Stored records:
▬▬▬

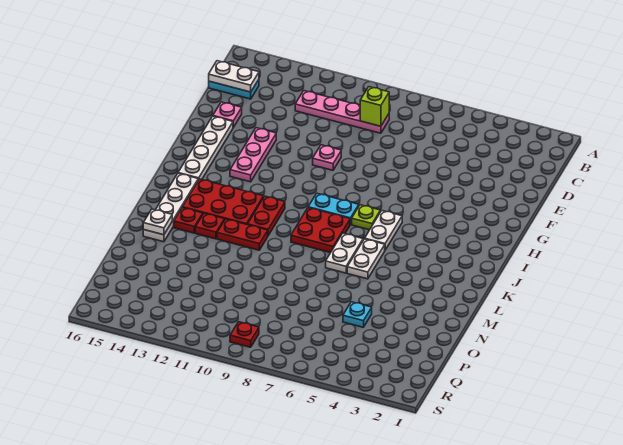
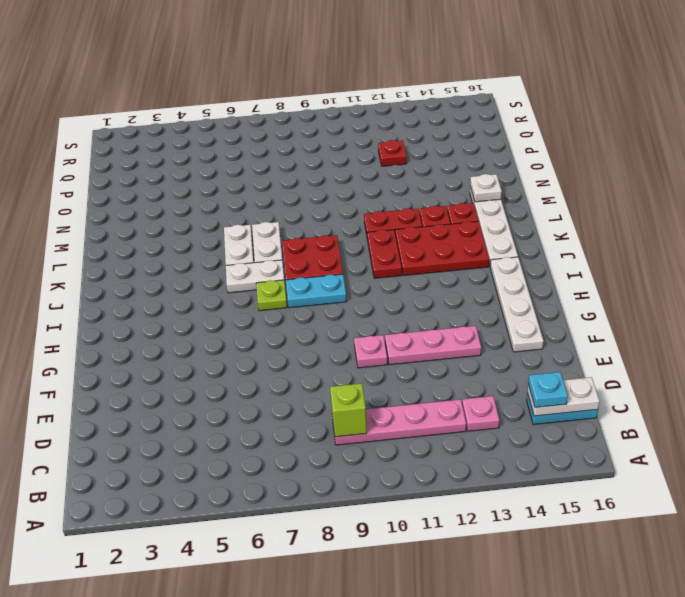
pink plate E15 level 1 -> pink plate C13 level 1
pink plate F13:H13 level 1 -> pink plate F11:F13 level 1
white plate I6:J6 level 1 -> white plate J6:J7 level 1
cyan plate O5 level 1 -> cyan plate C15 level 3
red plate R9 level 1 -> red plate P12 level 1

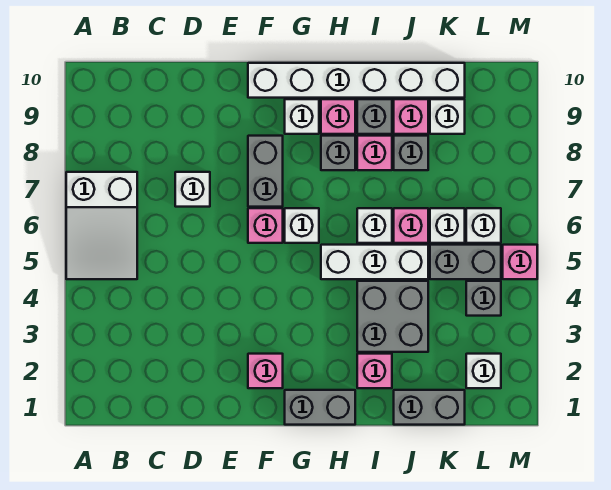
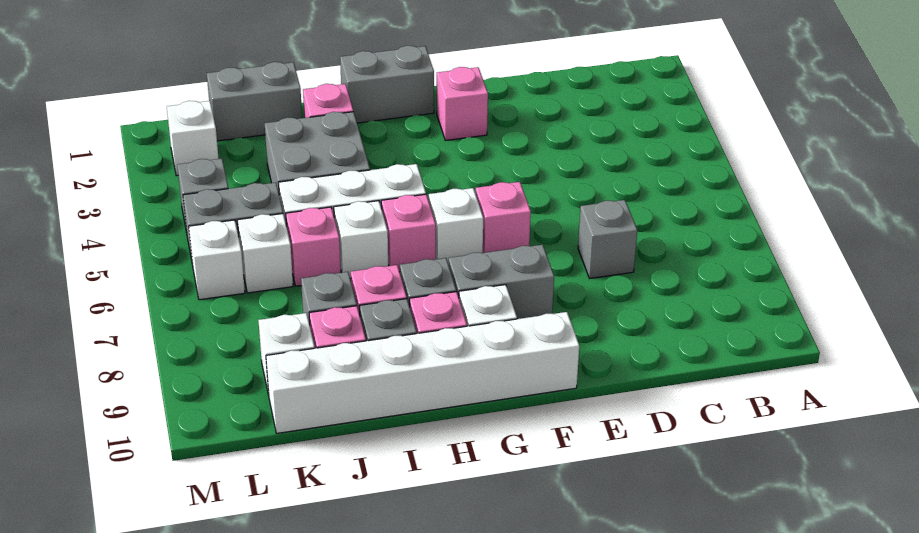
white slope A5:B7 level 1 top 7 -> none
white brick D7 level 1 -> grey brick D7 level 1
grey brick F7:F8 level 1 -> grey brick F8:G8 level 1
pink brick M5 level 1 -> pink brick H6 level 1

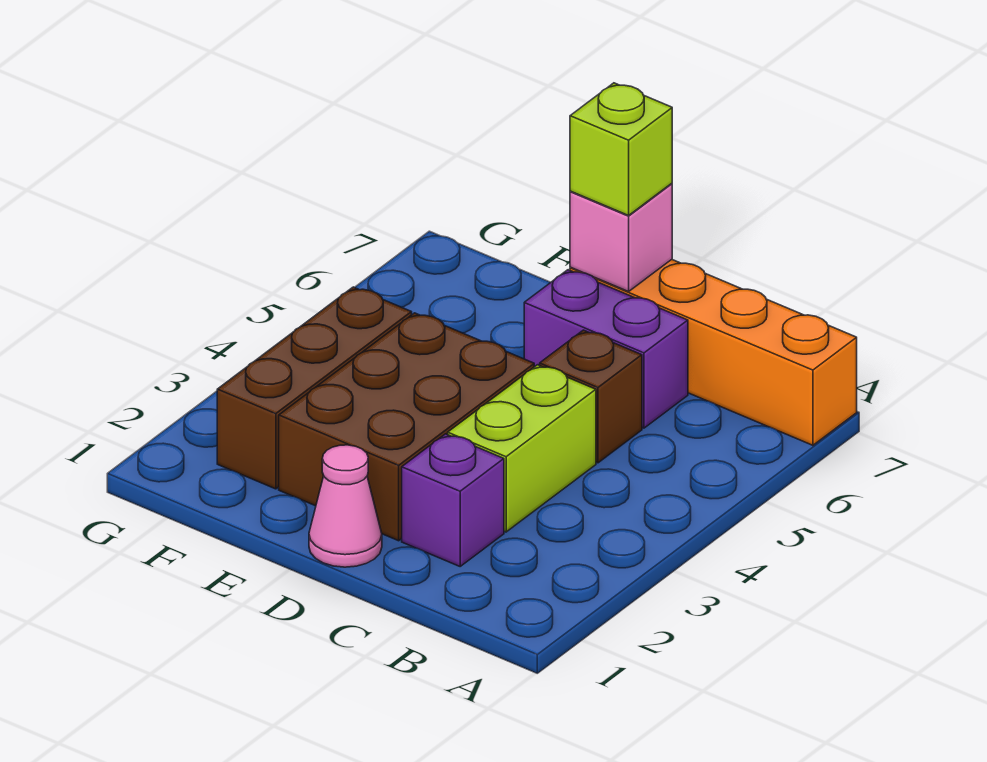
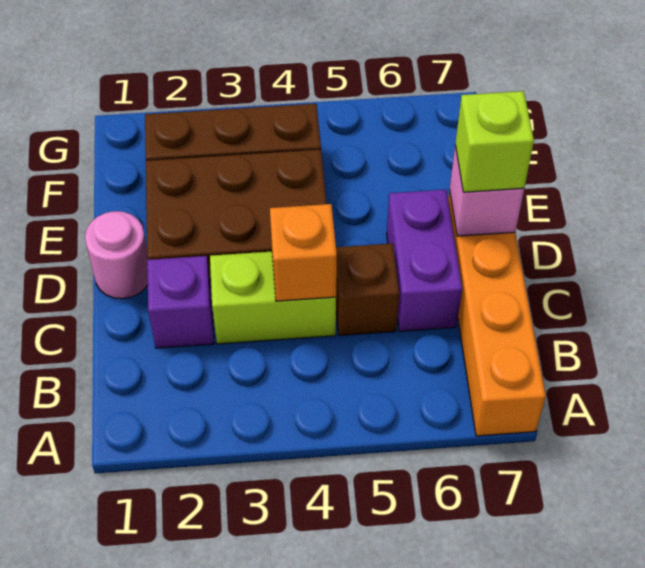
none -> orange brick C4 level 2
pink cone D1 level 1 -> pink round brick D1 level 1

▬▬▬

Would you copy each line above exactly as given, dropping any images?

pink plate E15 level 1 -> pink plate C13 level 1
pink plate F13:H13 level 1 -> pink plate F11:F13 level 1
white plate I6:J6 level 1 -> white plate J6:J7 level 1
cyan plate O5 level 1 -> cyan plate C15 level 3
red plate R9 level 1 -> red plate P12 level 1

white slope A5:B7 level 1 top 7 -> none
white brick D7 level 1 -> grey brick D7 level 1
grey brick F7:F8 level 1 -> grey brick F8:G8 level 1
pink brick M5 level 1 -> pink brick H6 level 1

none -> orange brick C4 level 2
pink cone D1 level 1 -> pink round brick D1 level 1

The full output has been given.